**TASK BRIEF:** What you return must match the listing below character for character, minus any pictures.

**TASK DATA:**
■ ■ ■ ■

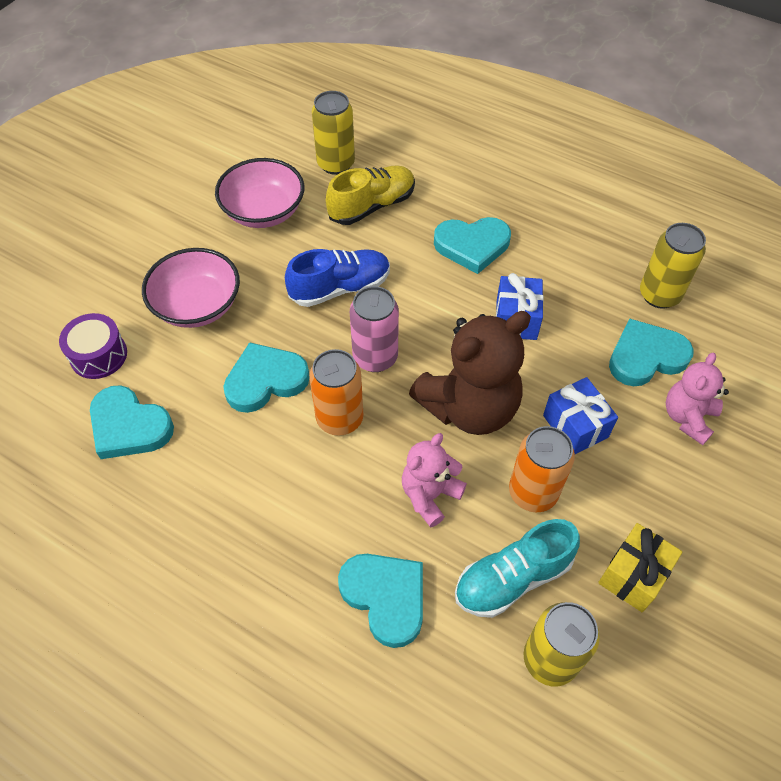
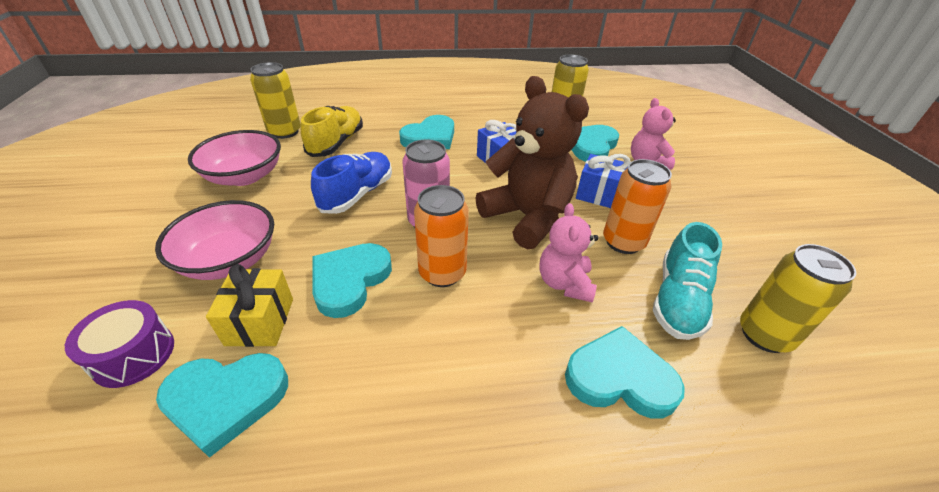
camera: 40 degrees left, 15 degrees down
(469, 407) = (527, 217): brown teddy bear -> brown teddy bear turned 60 degrees counterclockwise
(633, 575) = (731, 252): yellow gift -> yellow gift (260, 321)

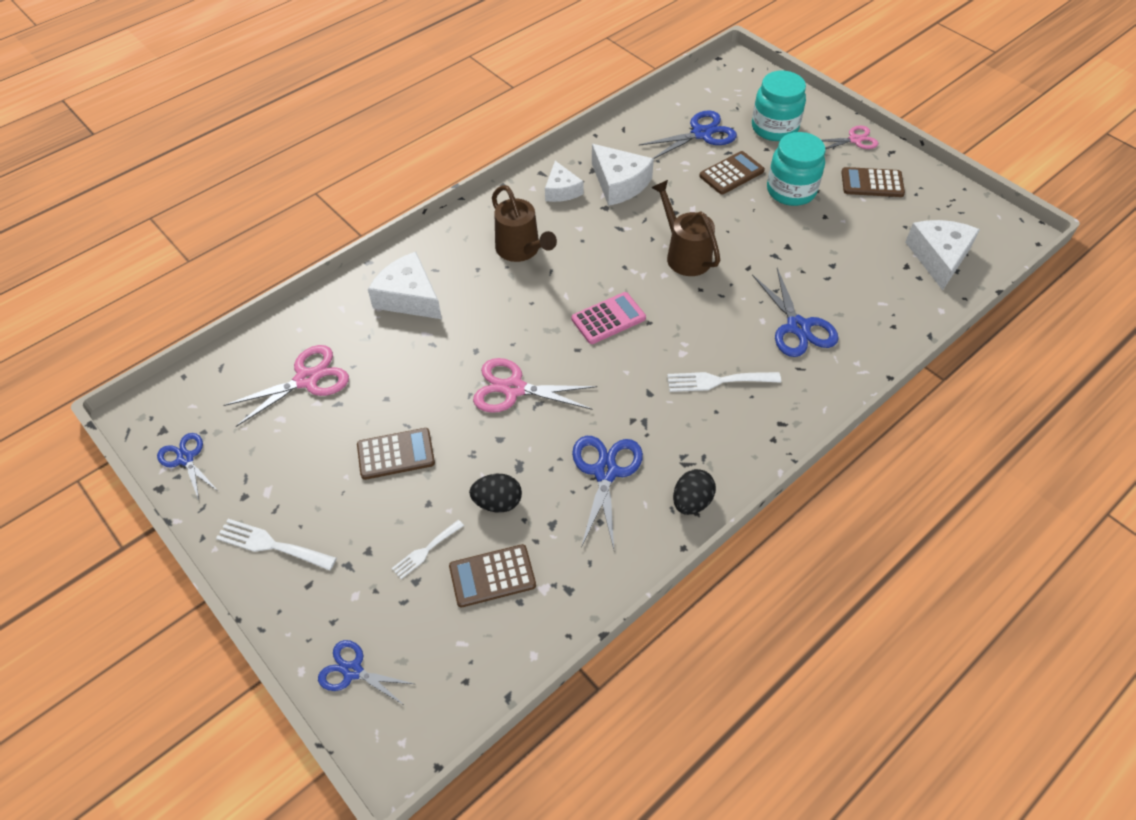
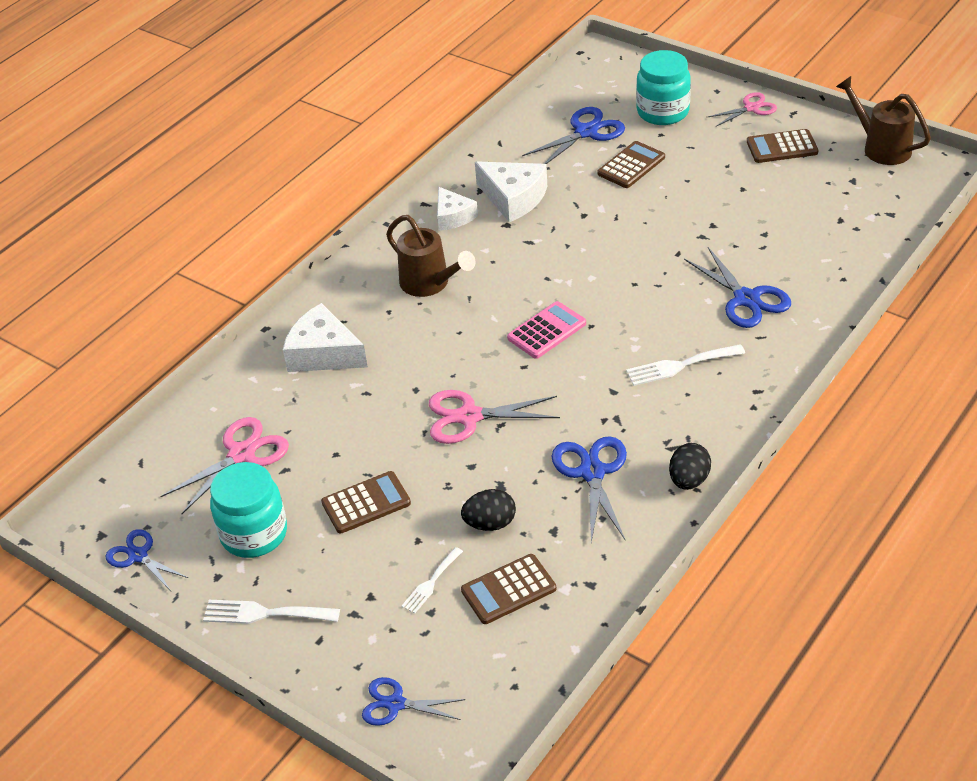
camera: 10 degrees left, 10 degrees down
(684, 254) = (606, 253): brown watering can -> brown watering can (880, 147)
(791, 191) = (699, 170): turquoise jar -> turquoise jar (254, 534)
(939, 257) = (871, 205): white cheese -> none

■ ■ ■ ■

**SOLUTION BELOW:**
camera: 40 degrees left, 15 degrees down
(469, 407) = (527, 217): brown teddy bear -> brown teddy bear turned 60 degrees counterclockwise
(633, 575) = (731, 252): yellow gift -> yellow gift (260, 321)

camera: 10 degrees left, 10 degrees down
(684, 254) = (606, 253): brown watering can -> brown watering can (880, 147)
(791, 191) = (699, 170): turquoise jar -> turquoise jar (254, 534)
(939, 257) = (871, 205): white cheese -> none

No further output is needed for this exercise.